**** Data supplied

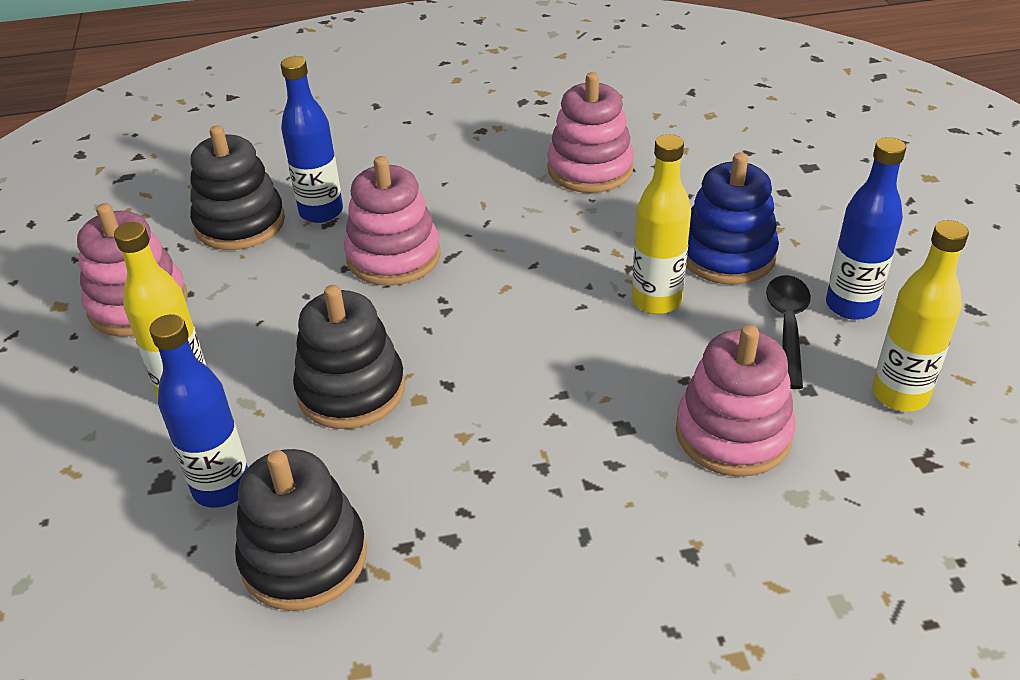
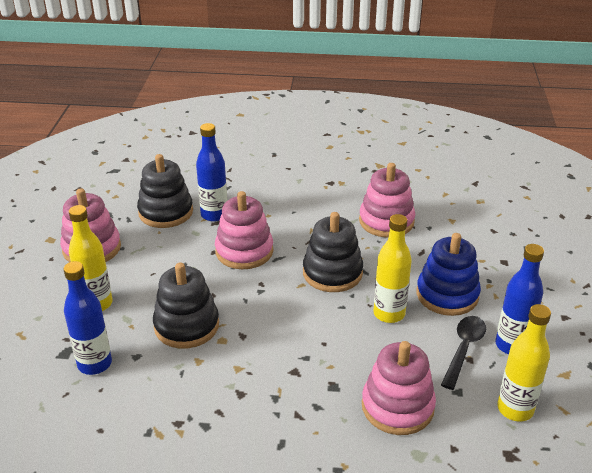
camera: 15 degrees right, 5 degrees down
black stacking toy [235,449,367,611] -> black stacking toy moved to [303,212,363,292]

********
**** Data supplied

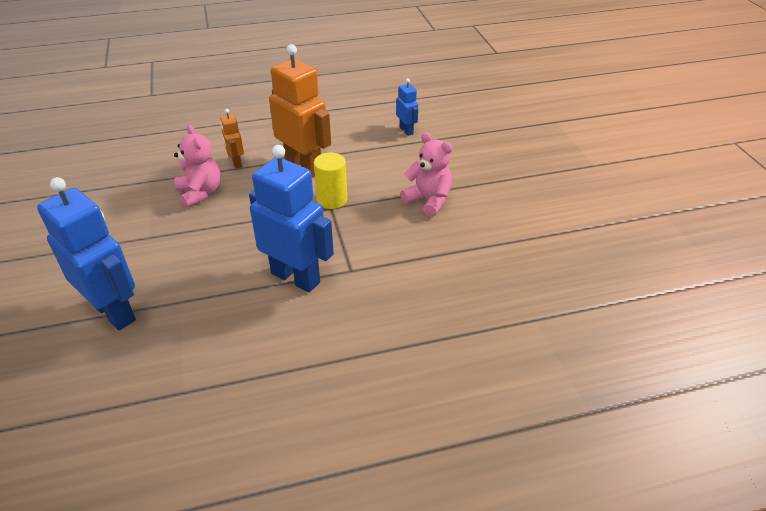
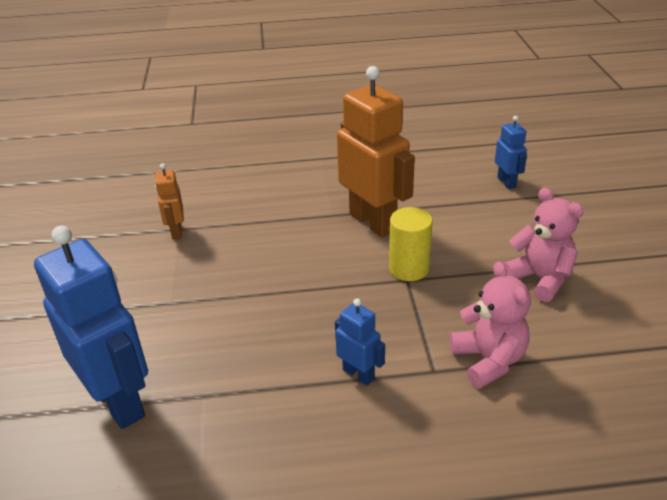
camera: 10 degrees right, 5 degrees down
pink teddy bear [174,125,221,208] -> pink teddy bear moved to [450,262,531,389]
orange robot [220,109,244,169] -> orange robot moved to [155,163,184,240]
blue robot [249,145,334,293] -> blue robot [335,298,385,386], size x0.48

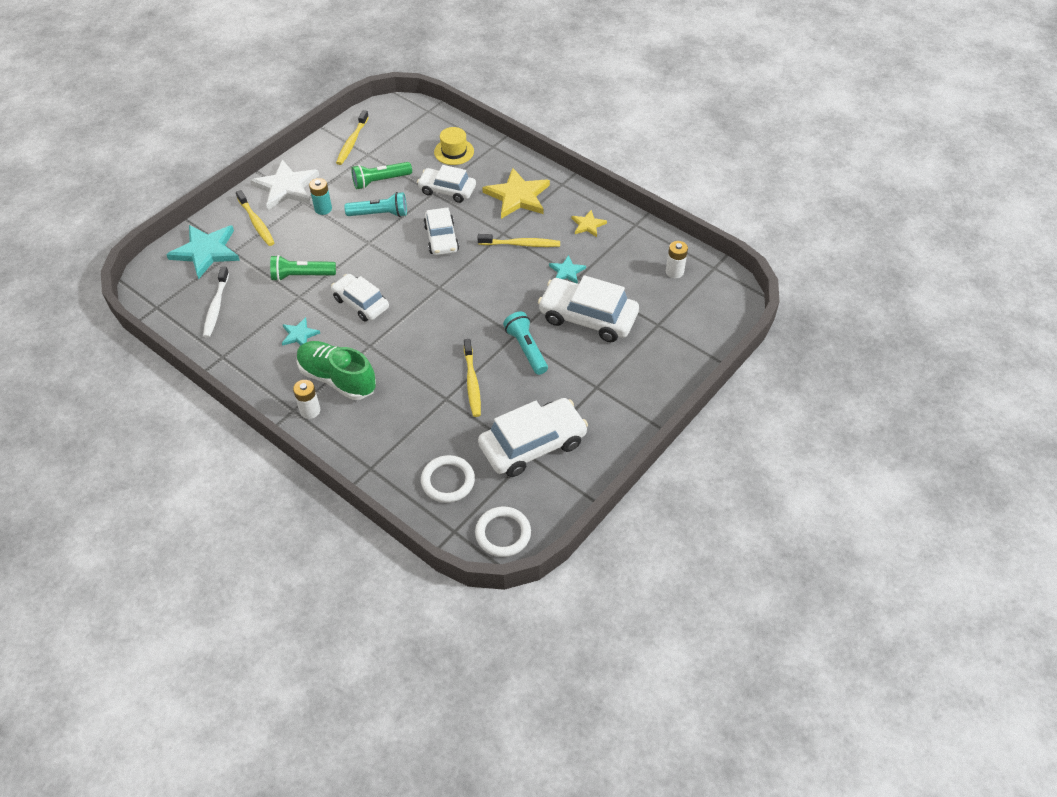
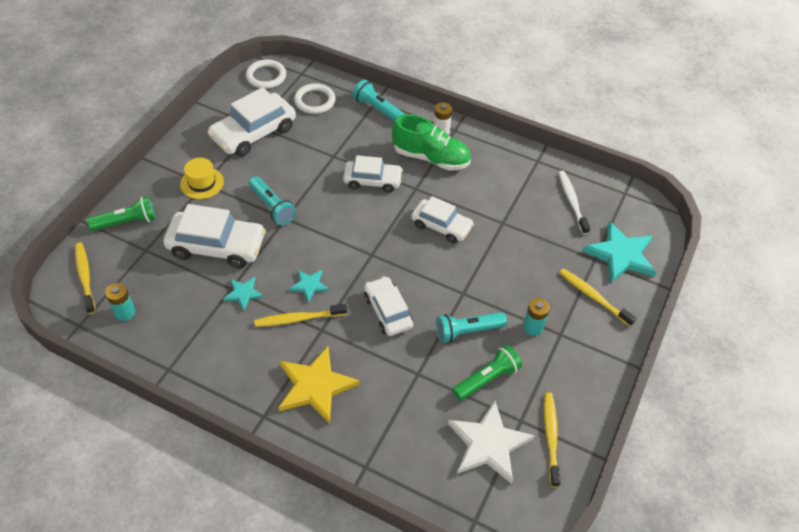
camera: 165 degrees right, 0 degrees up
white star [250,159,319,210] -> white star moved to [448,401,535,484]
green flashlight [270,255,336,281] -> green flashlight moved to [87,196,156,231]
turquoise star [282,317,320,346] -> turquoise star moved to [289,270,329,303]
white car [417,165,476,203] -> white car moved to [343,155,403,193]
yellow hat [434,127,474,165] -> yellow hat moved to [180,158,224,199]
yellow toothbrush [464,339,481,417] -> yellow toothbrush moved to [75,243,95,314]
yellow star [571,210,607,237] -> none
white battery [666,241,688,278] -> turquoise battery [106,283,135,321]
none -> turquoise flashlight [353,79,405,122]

********
**** Data supplied

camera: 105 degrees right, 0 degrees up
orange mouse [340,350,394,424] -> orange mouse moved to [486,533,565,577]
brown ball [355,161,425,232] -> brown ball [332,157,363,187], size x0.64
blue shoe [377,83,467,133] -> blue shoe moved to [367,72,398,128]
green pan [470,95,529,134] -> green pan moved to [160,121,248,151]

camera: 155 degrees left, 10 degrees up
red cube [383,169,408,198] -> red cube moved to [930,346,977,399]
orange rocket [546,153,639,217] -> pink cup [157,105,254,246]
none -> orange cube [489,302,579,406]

********

**What you have to do**
Using the entries above, output exactly the lines between the line holding "camera: 155 degrees left, 10 degrees up" and the line holding "none -> orange cube [489,302,579,406]", end lines included, and nothing more.

**Solved problem**
camera: 155 degrees left, 10 degrees up
red cube [383,169,408,198] -> red cube moved to [930,346,977,399]
orange rocket [546,153,639,217] -> pink cup [157,105,254,246]
none -> orange cube [489,302,579,406]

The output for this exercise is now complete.